• _Work to complete_: Collect every line of the LilyPond source below that contains the string "appoggiatura".
[Start Dataset rows]
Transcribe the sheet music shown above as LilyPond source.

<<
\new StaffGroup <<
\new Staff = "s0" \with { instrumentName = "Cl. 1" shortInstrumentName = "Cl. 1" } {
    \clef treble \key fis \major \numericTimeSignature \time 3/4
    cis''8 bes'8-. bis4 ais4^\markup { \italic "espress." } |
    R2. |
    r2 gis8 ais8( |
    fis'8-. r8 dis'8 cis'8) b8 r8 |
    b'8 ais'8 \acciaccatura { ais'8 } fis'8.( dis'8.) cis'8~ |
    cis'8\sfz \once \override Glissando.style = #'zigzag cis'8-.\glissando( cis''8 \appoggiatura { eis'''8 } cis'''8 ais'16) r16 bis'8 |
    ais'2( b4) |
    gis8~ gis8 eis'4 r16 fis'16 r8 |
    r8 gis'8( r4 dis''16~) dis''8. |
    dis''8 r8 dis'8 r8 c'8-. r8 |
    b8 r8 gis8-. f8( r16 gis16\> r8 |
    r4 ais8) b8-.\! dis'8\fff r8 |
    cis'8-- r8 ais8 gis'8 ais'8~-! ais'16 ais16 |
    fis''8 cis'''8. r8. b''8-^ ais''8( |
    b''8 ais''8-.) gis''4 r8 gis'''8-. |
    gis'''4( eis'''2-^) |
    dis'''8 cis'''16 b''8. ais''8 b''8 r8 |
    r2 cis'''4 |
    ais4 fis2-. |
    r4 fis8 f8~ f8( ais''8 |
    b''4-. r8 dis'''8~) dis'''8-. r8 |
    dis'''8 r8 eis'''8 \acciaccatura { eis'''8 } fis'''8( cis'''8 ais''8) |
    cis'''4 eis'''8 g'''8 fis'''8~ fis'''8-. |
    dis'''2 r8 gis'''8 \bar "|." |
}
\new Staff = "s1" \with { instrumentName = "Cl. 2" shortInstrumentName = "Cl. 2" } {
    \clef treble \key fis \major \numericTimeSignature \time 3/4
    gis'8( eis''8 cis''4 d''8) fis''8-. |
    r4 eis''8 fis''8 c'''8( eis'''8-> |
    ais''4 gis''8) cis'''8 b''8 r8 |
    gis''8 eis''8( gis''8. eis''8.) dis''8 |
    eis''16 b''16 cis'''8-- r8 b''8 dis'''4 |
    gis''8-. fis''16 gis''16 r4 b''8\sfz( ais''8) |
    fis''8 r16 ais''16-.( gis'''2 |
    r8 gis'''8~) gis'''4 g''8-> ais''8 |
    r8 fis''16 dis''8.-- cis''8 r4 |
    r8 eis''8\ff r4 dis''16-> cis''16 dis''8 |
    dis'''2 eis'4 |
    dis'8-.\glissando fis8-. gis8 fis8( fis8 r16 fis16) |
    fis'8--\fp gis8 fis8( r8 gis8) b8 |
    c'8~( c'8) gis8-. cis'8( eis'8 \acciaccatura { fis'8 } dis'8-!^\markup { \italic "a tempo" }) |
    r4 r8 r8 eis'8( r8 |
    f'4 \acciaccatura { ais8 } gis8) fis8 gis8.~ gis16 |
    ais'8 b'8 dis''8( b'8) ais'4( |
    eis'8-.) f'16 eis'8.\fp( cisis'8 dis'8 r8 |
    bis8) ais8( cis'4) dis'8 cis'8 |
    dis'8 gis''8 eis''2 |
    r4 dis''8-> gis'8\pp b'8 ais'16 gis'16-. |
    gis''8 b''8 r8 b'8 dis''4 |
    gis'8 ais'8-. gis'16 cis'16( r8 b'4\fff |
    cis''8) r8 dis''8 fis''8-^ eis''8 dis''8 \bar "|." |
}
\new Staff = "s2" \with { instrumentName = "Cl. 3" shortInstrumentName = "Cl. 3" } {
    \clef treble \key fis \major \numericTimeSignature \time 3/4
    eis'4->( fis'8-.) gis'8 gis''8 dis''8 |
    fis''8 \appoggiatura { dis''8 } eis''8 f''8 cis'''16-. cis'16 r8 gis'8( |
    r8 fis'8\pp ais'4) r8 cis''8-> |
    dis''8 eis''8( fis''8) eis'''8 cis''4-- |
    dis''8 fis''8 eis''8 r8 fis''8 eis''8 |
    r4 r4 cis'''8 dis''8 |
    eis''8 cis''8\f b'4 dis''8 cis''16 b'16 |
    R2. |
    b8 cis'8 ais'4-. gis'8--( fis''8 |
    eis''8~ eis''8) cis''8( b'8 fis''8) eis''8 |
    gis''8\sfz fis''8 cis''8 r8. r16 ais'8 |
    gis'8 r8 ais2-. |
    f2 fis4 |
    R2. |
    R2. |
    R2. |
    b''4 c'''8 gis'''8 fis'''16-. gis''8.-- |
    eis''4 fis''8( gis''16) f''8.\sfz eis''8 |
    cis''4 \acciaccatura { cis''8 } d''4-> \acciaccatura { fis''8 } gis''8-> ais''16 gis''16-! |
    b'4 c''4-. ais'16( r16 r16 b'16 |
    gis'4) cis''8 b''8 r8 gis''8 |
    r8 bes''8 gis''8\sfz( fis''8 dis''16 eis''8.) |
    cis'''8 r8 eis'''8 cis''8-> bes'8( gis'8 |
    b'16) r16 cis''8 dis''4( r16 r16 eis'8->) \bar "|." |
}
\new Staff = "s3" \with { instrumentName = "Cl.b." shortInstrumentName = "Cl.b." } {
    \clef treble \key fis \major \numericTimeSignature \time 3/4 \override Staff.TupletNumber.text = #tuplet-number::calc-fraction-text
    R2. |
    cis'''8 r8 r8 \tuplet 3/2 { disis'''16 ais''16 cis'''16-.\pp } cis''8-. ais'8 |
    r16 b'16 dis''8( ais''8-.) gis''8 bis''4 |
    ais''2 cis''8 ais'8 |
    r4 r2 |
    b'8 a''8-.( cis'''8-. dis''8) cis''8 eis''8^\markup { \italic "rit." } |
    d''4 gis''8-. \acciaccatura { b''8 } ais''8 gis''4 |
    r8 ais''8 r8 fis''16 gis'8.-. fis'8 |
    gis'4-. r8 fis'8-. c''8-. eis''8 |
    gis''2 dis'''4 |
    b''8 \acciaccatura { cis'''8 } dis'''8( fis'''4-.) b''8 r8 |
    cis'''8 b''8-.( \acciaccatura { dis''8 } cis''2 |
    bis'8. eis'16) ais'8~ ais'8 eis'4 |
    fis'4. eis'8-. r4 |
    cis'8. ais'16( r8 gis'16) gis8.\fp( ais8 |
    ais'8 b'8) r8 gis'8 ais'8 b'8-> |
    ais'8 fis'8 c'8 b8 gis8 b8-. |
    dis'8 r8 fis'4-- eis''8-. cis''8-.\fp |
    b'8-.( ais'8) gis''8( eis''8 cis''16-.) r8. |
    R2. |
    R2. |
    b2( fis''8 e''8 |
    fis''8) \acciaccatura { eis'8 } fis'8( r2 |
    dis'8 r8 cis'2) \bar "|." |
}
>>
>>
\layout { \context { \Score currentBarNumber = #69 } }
[End Dataset rows]
• _The solution_:
    cis'8\sfz \once \override Glissando.style = #'zigzag cis'8-.\glissando( cis''8 \appoggiatura { eis'''8 } cis'''8 ais'16) r16 bis'8 |
    fis''8 \appoggiatura { dis''8 } eis''8 f''8 cis'''16-. cis'16 r8 gis'8( |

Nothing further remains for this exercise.